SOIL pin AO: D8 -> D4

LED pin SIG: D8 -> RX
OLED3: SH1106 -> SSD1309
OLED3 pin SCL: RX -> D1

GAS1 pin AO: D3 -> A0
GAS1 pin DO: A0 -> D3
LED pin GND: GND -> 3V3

---

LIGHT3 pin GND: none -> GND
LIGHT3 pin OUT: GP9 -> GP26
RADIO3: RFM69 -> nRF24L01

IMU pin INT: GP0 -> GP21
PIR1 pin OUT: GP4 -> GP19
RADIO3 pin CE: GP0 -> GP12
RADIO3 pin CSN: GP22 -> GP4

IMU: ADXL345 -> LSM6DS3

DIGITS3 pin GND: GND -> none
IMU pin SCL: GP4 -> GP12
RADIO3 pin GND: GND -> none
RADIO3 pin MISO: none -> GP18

* * *

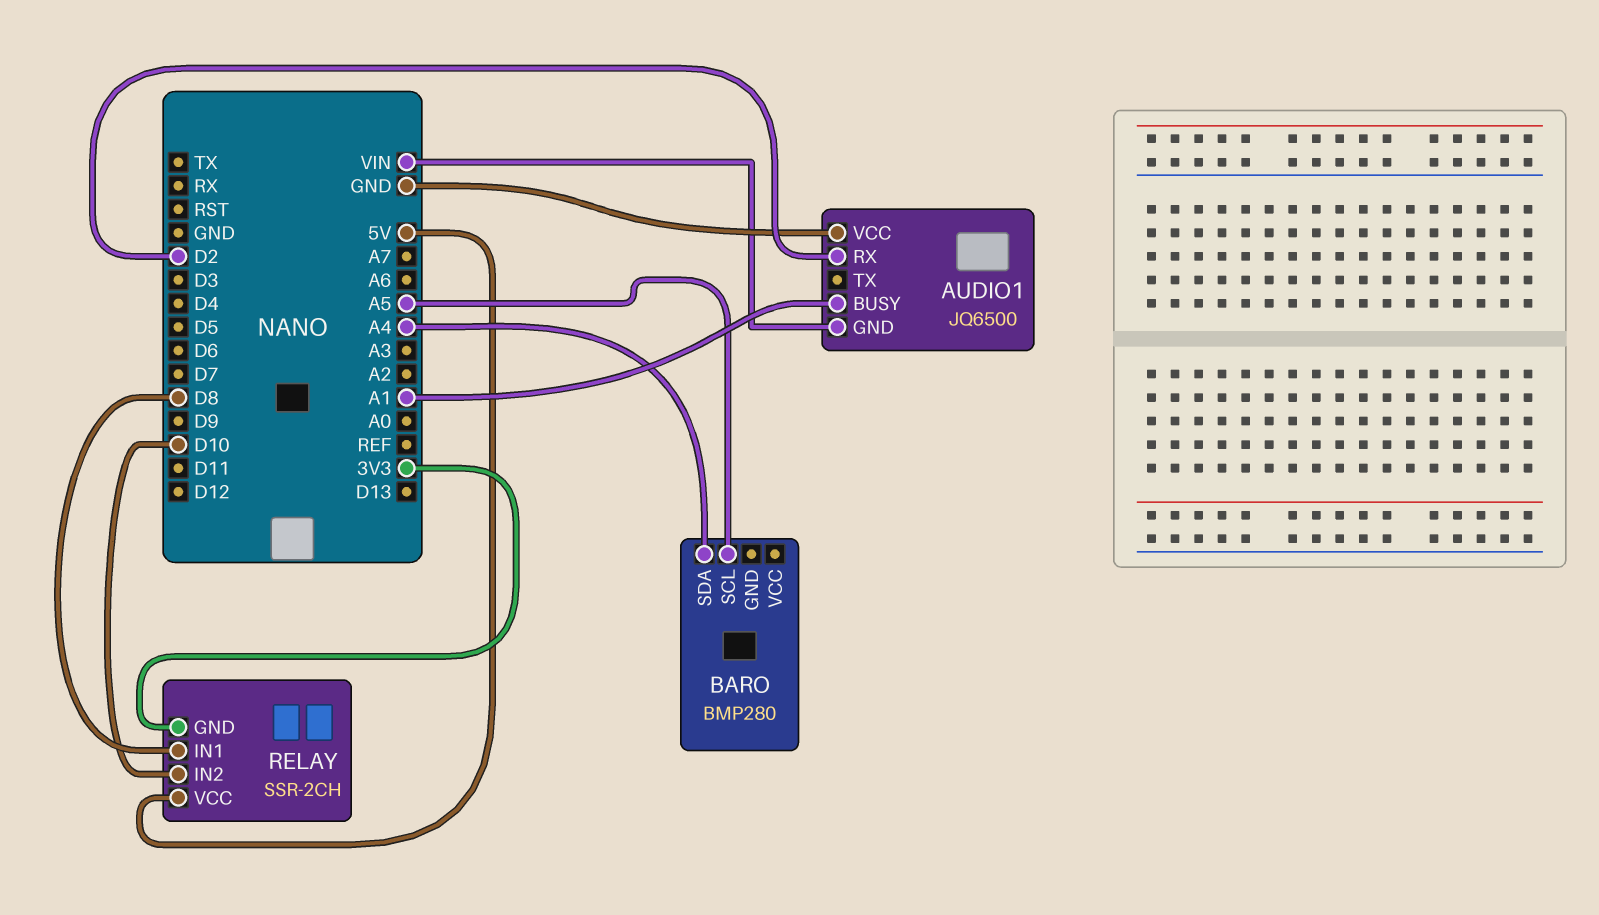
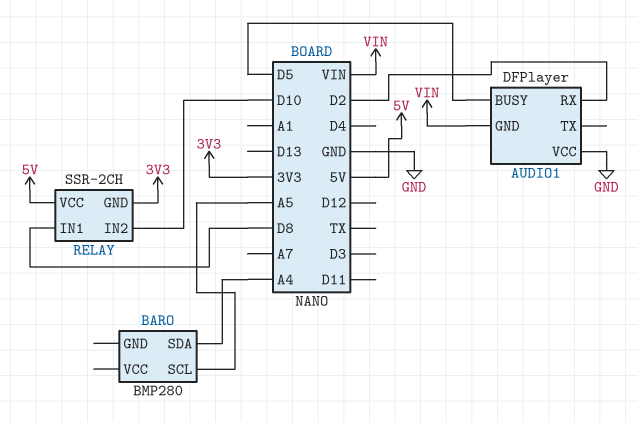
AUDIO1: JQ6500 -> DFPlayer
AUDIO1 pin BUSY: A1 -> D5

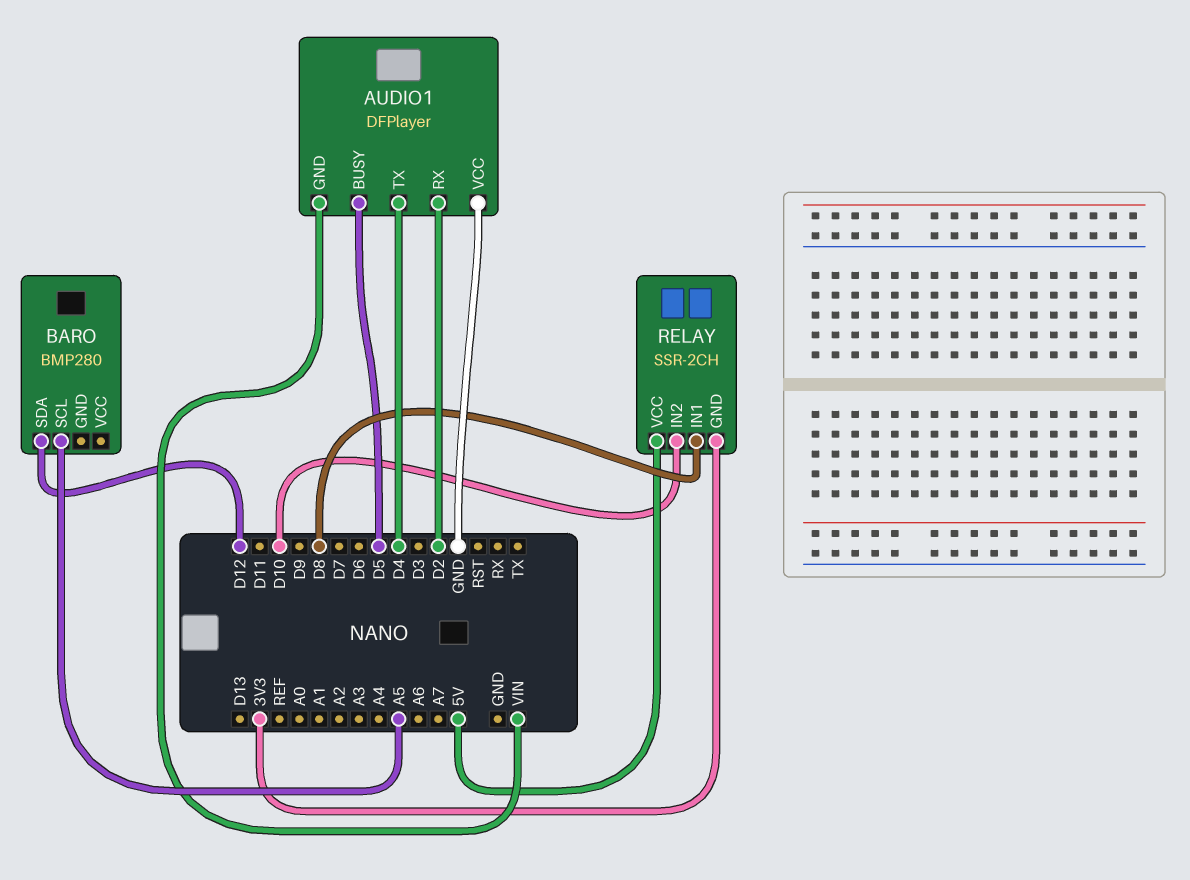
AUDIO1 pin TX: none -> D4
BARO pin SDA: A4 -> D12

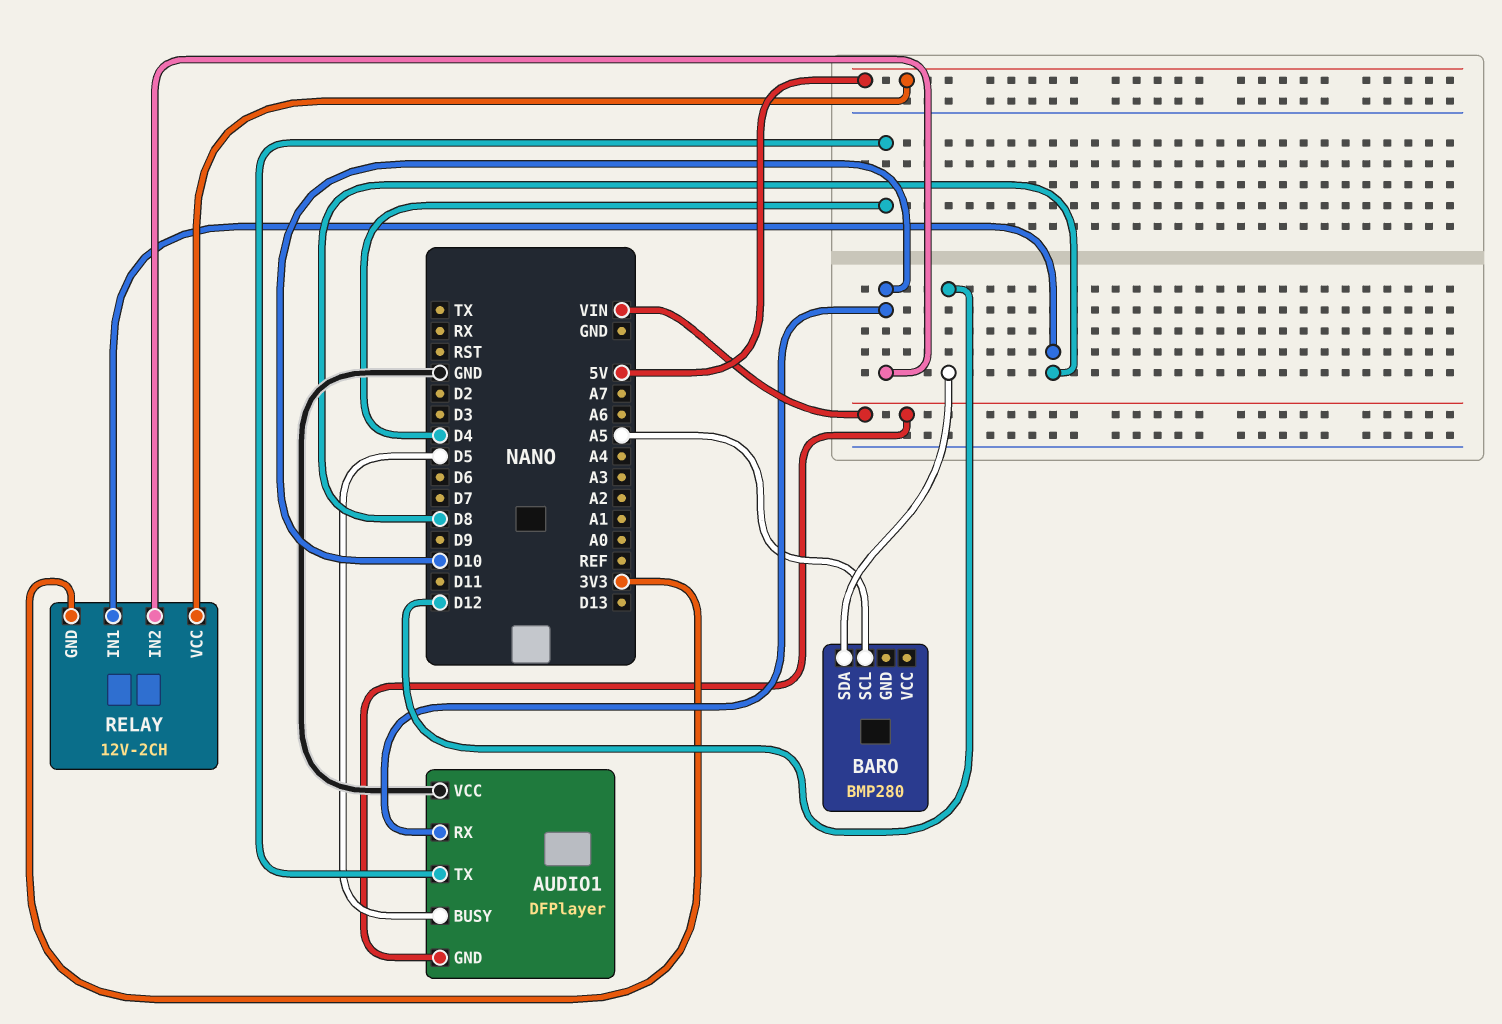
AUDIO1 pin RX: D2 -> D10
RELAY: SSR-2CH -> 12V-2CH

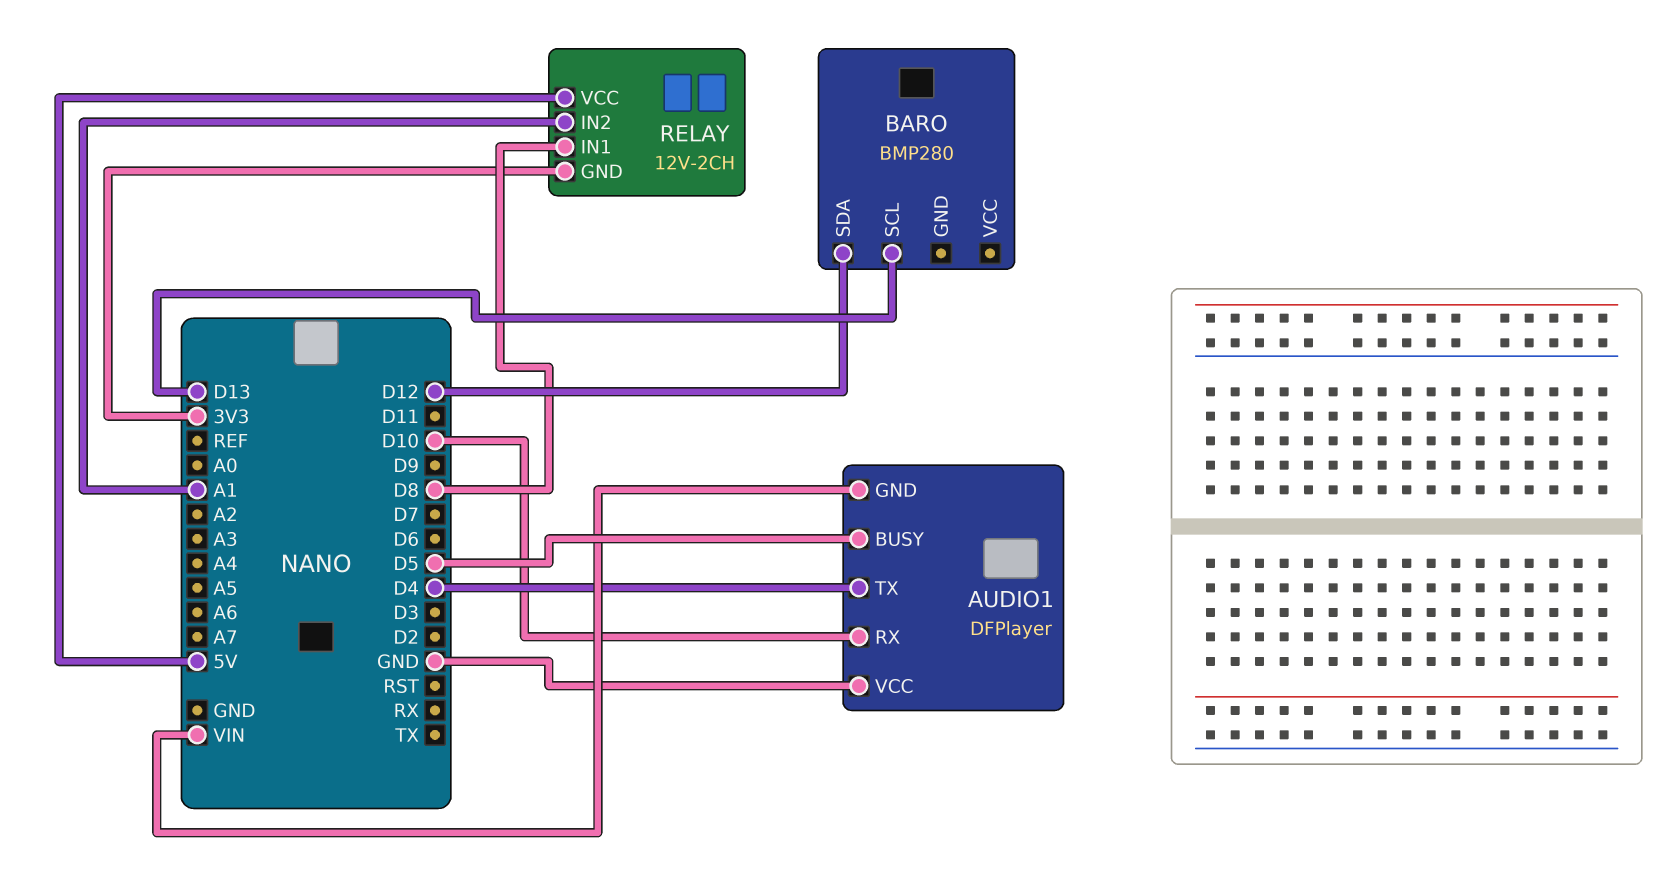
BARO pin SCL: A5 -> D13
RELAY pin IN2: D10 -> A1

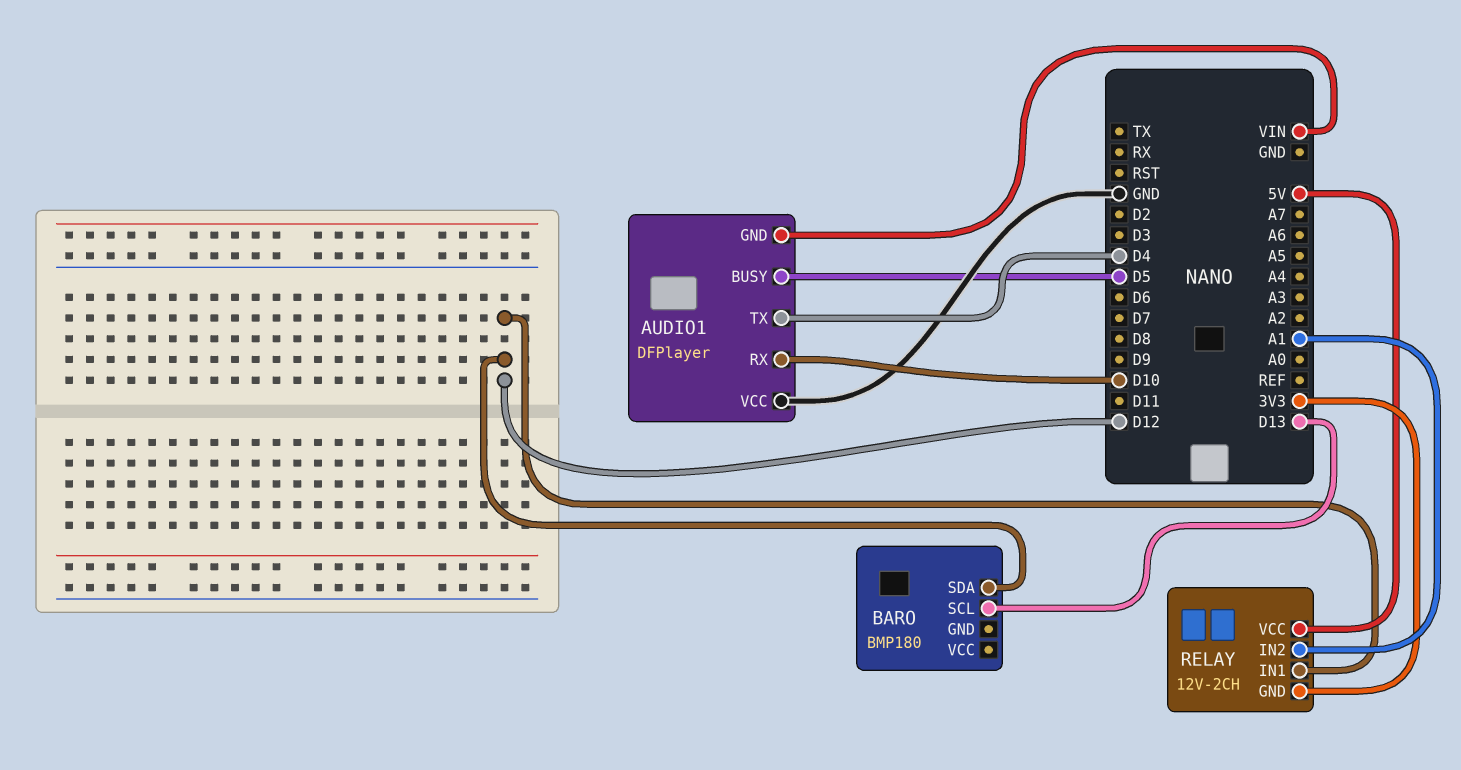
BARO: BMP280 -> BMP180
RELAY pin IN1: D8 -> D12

#### Your assignment:
Copy out precisely the lines from the line with "LIGHT3 pin GND: none -> GND" to the line with "RADIO3 pin MISO: none -> GP18" in the material above, including those two lines and omitting all the rest.

#### Reply to the exercise:
LIGHT3 pin GND: none -> GND
LIGHT3 pin OUT: GP9 -> GP26
RADIO3: RFM69 -> nRF24L01

IMU pin INT: GP0 -> GP21
PIR1 pin OUT: GP4 -> GP19
RADIO3 pin CE: GP0 -> GP12
RADIO3 pin CSN: GP22 -> GP4

IMU: ADXL345 -> LSM6DS3

DIGITS3 pin GND: GND -> none
IMU pin SCL: GP4 -> GP12
RADIO3 pin GND: GND -> none
RADIO3 pin MISO: none -> GP18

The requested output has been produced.